TASK ITEM - Your answer must be every line of the data below that holds the string "zener", copied exactly.

[Version difference data]
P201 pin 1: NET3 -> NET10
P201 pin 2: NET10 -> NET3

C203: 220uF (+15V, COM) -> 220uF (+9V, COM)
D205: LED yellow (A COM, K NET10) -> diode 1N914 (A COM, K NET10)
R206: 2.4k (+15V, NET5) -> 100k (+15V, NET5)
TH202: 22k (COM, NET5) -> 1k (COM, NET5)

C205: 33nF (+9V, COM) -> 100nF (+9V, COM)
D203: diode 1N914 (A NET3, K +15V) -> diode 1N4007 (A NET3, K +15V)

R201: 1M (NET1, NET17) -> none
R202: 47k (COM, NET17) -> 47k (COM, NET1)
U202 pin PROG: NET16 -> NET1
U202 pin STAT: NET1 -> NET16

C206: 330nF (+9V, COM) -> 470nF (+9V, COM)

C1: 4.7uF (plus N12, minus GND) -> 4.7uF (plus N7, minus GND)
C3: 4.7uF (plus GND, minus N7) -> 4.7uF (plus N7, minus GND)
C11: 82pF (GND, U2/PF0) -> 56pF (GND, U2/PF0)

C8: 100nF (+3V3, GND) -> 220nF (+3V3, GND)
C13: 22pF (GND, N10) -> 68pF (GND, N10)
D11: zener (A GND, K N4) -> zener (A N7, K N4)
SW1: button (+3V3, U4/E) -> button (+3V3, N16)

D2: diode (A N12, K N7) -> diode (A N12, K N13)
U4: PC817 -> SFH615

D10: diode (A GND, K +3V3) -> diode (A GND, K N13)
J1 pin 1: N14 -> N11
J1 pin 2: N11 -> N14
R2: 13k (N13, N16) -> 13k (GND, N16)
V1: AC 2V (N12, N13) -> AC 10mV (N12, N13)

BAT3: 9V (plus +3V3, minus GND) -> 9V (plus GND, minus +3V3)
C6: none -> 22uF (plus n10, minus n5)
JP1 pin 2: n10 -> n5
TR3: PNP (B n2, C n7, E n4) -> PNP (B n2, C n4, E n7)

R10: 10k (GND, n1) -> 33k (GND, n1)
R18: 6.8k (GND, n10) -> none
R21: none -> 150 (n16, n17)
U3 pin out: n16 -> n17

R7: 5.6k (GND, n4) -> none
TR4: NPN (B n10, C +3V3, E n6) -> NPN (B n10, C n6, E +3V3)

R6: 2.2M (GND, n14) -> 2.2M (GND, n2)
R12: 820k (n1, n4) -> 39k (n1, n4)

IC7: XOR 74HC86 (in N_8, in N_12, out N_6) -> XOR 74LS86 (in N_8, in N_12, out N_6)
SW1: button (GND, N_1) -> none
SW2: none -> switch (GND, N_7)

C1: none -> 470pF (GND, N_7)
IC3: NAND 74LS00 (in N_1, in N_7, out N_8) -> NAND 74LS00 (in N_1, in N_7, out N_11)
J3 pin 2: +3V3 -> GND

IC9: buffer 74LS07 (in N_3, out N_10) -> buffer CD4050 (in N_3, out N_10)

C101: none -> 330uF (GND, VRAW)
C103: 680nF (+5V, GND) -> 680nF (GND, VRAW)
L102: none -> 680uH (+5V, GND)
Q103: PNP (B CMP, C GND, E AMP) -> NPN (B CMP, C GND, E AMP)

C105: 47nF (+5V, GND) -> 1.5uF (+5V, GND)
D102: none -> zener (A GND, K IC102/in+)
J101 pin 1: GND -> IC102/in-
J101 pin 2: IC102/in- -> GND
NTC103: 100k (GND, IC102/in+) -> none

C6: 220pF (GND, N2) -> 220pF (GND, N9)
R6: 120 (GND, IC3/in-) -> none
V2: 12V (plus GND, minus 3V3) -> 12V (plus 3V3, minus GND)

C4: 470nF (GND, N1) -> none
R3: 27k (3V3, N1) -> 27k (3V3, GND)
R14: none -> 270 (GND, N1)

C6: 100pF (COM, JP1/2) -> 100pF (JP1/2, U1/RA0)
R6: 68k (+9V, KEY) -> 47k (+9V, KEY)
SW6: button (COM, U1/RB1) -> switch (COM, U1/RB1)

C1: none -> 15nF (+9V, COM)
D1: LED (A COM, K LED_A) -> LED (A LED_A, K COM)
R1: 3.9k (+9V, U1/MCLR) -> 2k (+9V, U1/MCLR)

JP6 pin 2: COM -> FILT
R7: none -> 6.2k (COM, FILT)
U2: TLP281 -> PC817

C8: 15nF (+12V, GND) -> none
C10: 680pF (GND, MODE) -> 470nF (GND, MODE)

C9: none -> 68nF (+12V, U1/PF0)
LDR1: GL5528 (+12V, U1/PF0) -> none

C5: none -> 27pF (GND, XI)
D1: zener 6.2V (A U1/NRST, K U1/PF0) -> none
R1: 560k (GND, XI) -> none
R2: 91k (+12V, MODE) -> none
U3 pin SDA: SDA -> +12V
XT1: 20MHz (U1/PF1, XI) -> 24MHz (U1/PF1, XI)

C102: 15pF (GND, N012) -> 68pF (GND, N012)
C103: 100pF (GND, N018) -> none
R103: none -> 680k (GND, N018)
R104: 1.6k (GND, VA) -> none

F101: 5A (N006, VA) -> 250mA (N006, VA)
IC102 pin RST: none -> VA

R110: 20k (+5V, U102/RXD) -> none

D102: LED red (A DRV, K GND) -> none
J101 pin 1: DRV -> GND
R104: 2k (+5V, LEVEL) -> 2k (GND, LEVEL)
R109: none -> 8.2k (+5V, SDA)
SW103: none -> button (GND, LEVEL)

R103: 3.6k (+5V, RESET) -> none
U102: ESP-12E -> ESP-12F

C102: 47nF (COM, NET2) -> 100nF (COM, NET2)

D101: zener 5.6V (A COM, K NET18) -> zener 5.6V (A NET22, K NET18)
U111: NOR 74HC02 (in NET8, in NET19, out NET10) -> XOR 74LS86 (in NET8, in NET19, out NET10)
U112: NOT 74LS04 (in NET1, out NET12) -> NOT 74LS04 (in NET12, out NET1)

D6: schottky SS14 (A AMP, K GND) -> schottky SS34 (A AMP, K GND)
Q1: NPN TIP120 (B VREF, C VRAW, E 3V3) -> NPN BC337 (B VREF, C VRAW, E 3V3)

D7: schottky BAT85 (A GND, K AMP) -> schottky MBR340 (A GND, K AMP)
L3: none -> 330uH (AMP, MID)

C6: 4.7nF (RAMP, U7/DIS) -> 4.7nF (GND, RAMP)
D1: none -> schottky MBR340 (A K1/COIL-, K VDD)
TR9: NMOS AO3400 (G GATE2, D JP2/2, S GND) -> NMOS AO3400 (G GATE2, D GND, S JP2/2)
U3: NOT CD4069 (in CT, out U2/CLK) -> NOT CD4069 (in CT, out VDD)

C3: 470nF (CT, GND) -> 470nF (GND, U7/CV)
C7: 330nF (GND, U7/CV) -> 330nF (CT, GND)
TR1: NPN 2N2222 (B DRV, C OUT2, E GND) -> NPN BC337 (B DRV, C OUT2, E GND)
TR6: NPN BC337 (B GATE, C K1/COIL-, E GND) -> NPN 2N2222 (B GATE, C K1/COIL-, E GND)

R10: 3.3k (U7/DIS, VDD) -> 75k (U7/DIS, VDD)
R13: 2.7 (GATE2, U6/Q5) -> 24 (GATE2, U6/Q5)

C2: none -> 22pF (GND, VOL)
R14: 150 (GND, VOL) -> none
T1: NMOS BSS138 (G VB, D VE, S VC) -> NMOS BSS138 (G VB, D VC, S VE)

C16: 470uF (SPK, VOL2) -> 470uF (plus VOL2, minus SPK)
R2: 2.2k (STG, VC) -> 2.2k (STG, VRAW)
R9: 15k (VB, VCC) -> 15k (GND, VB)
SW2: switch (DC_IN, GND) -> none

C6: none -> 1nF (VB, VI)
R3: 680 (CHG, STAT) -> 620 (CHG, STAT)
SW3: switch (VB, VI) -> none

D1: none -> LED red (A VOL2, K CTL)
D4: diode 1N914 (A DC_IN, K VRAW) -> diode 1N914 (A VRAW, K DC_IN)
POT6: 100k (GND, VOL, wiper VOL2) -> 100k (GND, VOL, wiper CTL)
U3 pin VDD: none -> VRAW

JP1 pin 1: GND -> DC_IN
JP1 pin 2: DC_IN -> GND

WRITTEN SOLUTION -
D11: zener (A GND, K N4) -> zener (A N7, K N4)
D102: none -> zener (A GND, K IC102/in+)
D1: zener 6.2V (A U1/NRST, K U1/PF0) -> none
D101: zener 5.6V (A COM, K NET18) -> zener 5.6V (A NET22, K NET18)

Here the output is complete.